PROVIDED DATA –
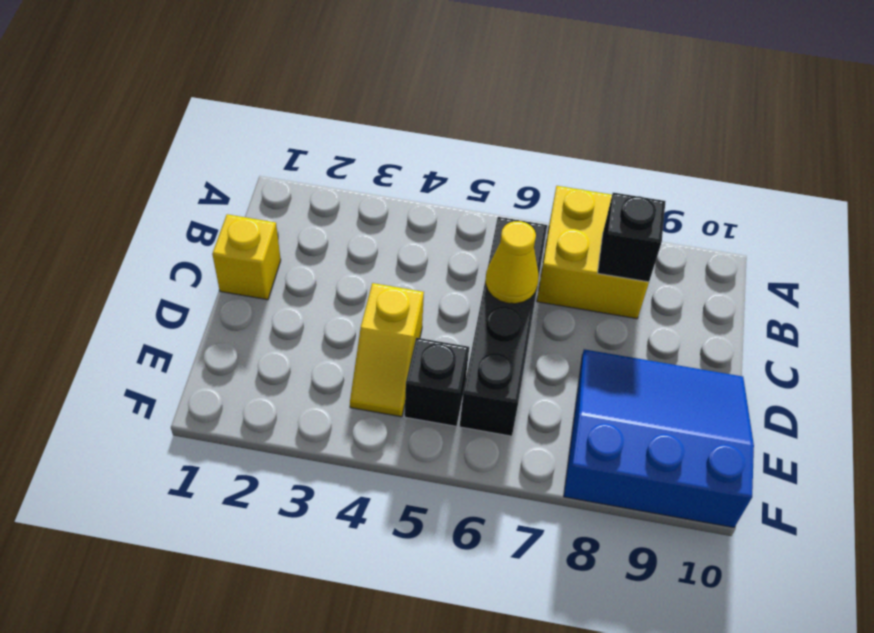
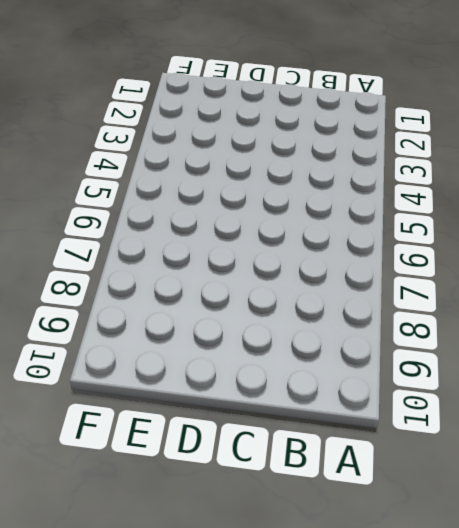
none -> yellow brick A7:B8 level 1
none -> black brick B6:E6 level 1

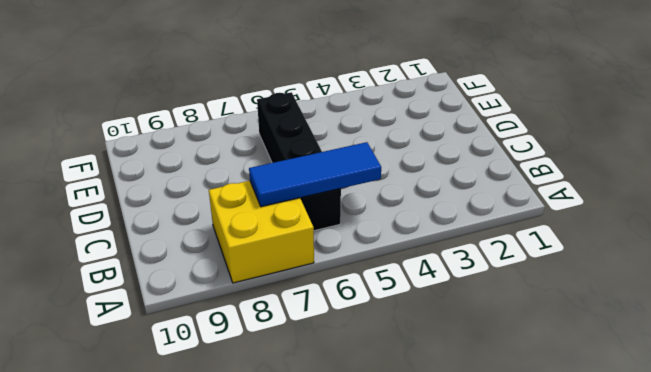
blue tile B5:B7 level 2 -> none
none -> yellow brick C1 level 1
none -> yellow slope D4:E4 level 1 top D

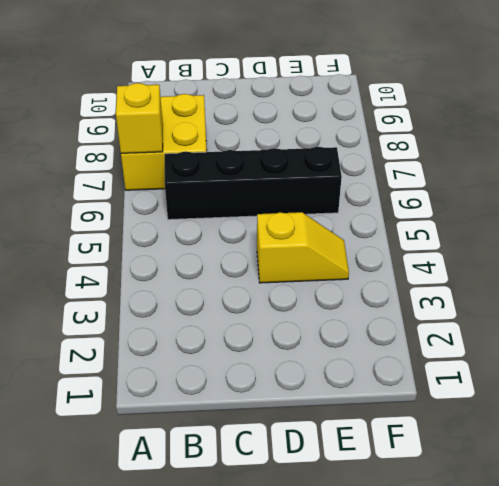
yellow brick A7 level 2 -> yellow brick C1 level 1
none -> blue slope D8:F10 level 1 top F
none -> black brick E5 level 1

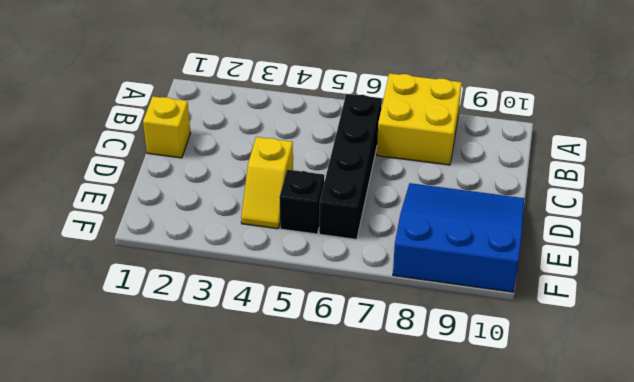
none -> black brick B8 level 2
none -> yellow cone C6 level 2

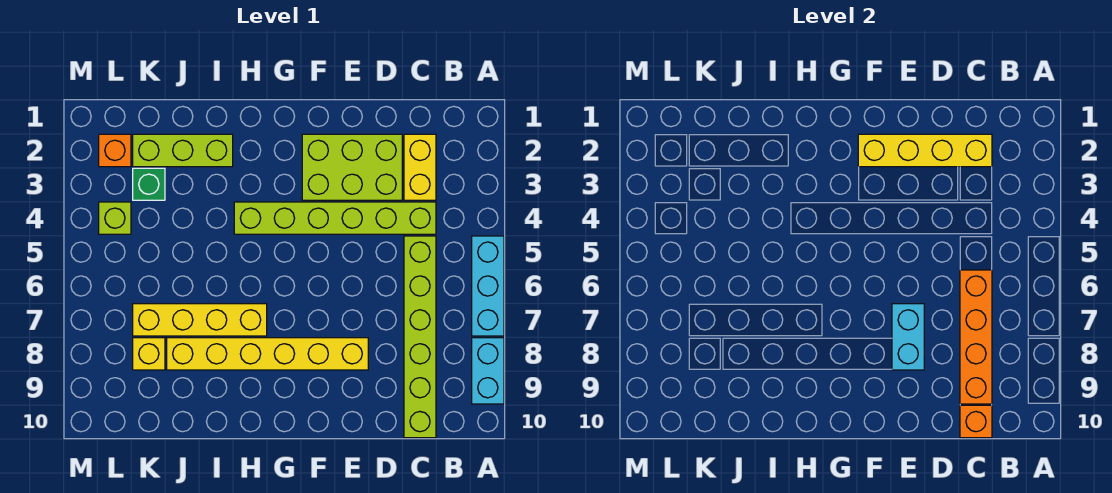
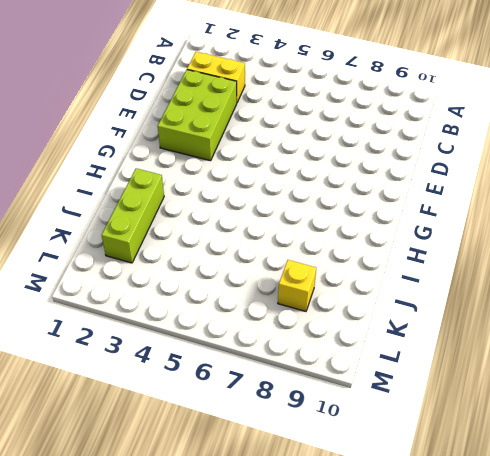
none -> cyan brick A5:A7 level 1
none -> cyan brick A8:A9 level 1
none -> lime brick C4:H4 level 1

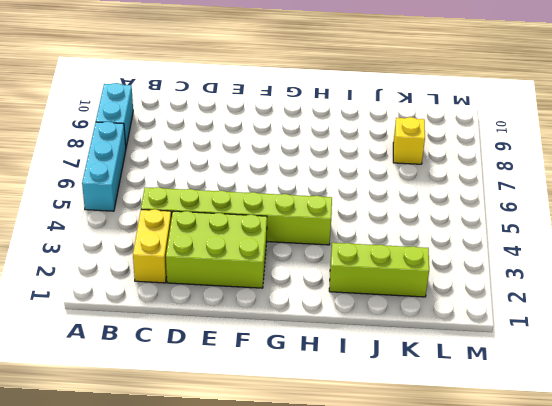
none -> lime brick C5:C10 level 1
none -> yellow brick E8:J8 level 1
none -> yellow brick H7:K7 level 1

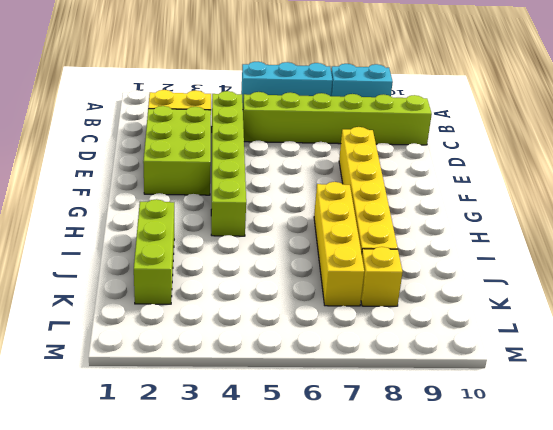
none -> green brick K3 level 1
none -> orange brick L2 level 1
none -> lime brick L4 level 1

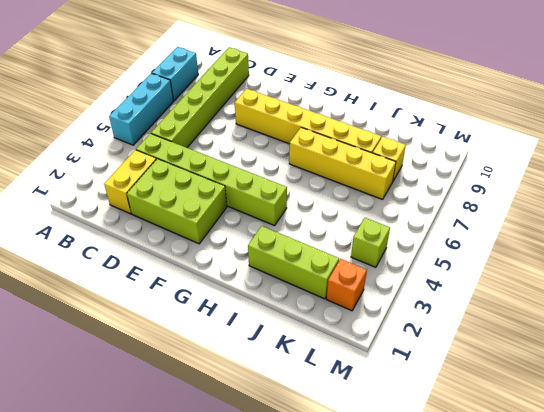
none -> green brick K3 level 1
none -> yellow brick C2:F2 level 2
none -> orange brick C6:C9 level 2

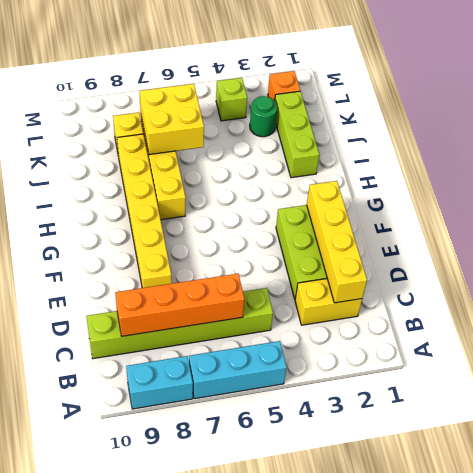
yellow brick J6:K7 level 2 -> none
green round brick K3 level 1 -> green brick K3 level 1
none -> lime brick C4:H4 level 1
none -> orange brick C10 level 2
none -> cyan brick E7:E8 level 2

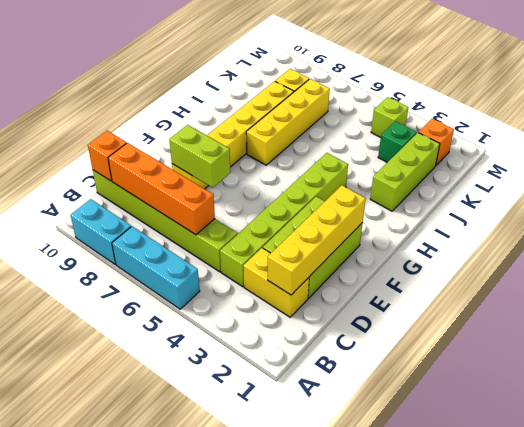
lime brick E7:E8 level 2 -> cyan brick E7:E8 level 2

ACTIVITY –
Your task is to repeat exactly the lines from the beginning of the data to the line that contains "none -> yellow brick C2:F2 level 2", both ends included, leaving out pictures.

RESPONSE TO THE TASK –
none -> yellow brick A7:B8 level 1
none -> black brick B6:E6 level 1

blue tile B5:B7 level 2 -> none
none -> yellow brick C1 level 1
none -> yellow slope D4:E4 level 1 top D

yellow brick A7 level 2 -> yellow brick C1 level 1
none -> blue slope D8:F10 level 1 top F
none -> black brick E5 level 1

none -> black brick B8 level 2
none -> yellow cone C6 level 2

none -> cyan brick A5:A7 level 1
none -> cyan brick A8:A9 level 1
none -> lime brick C4:H4 level 1

none -> lime brick C5:C10 level 1
none -> yellow brick E8:J8 level 1
none -> yellow brick H7:K7 level 1

none -> green brick K3 level 1
none -> orange brick L2 level 1
none -> lime brick L4 level 1

none -> green brick K3 level 1
none -> yellow brick C2:F2 level 2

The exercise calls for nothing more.